EXERCISE DIRECTIONS: Filter task. Return each line of the material that holds the string "plus".

DATASET:
= Beginning of Section =

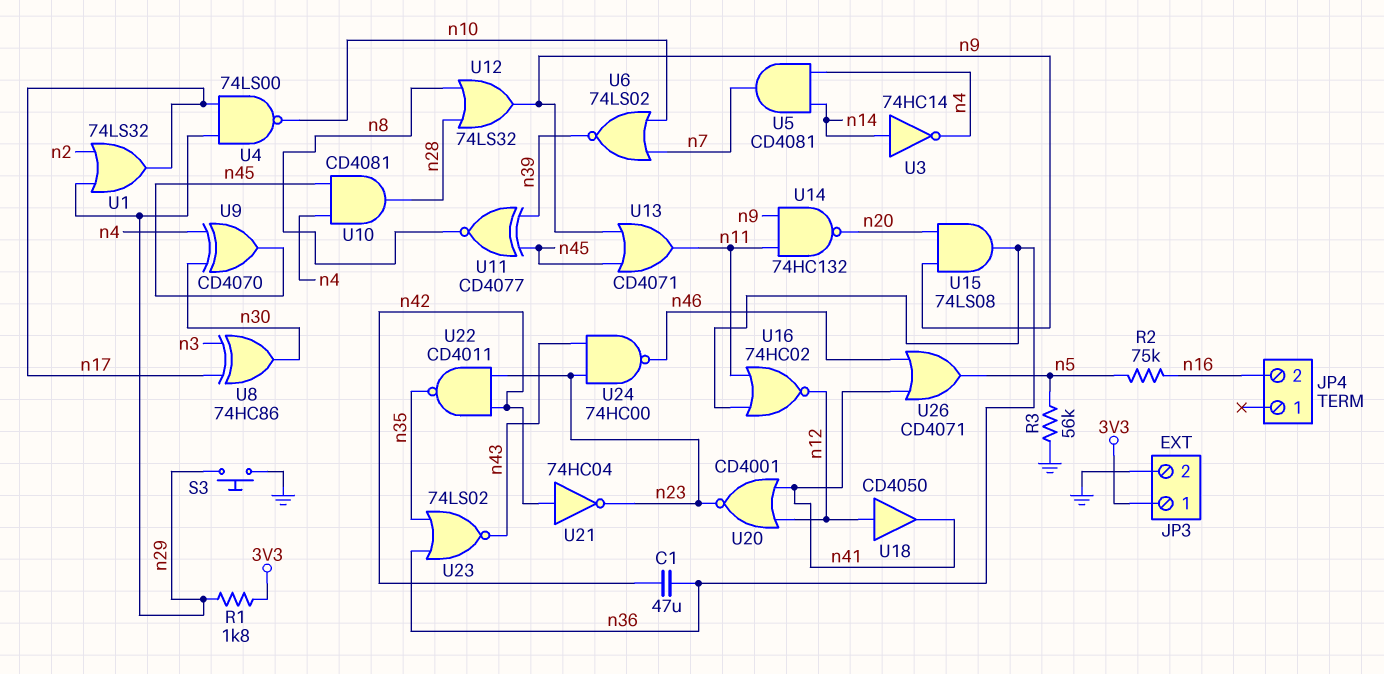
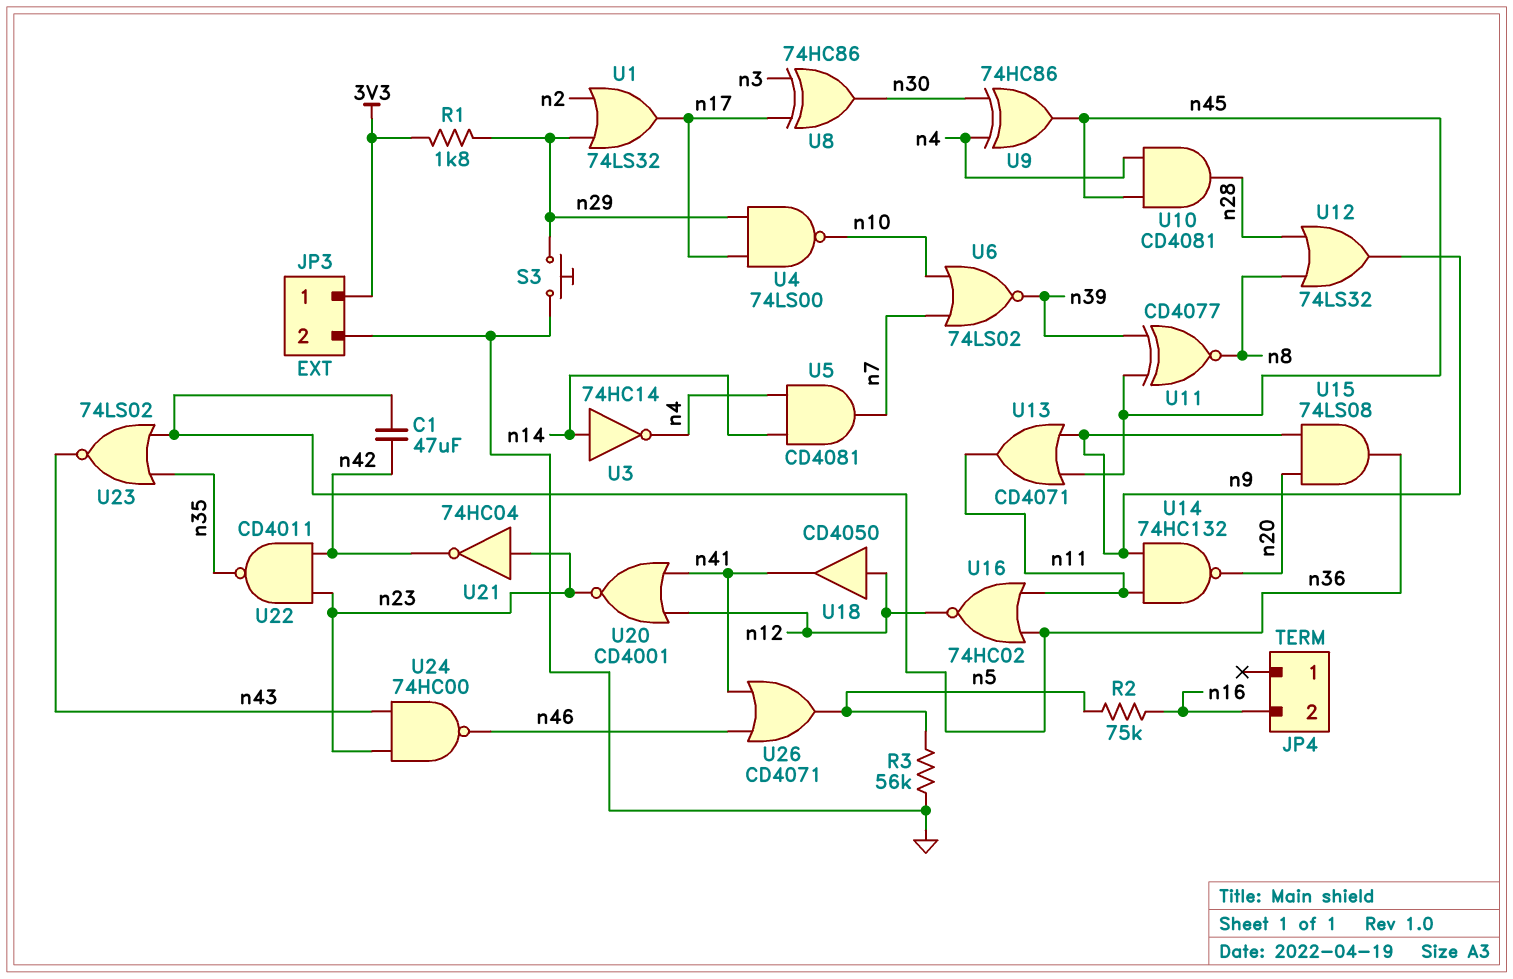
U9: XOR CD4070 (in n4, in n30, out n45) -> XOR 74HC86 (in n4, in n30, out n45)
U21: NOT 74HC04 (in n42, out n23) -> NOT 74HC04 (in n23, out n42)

= End of Section =
= Beginning of Section =

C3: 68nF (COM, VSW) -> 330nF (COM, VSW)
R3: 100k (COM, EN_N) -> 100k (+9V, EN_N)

= End of Section =
= Beginning of Section =

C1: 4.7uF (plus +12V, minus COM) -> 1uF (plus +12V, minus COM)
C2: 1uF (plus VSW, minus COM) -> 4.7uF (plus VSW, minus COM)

= End of Section =

EXPECTED ANSWER:
C1: 4.7uF (plus +12V, minus COM) -> 1uF (plus +12V, minus COM)
C2: 1uF (plus VSW, minus COM) -> 4.7uF (plus VSW, minus COM)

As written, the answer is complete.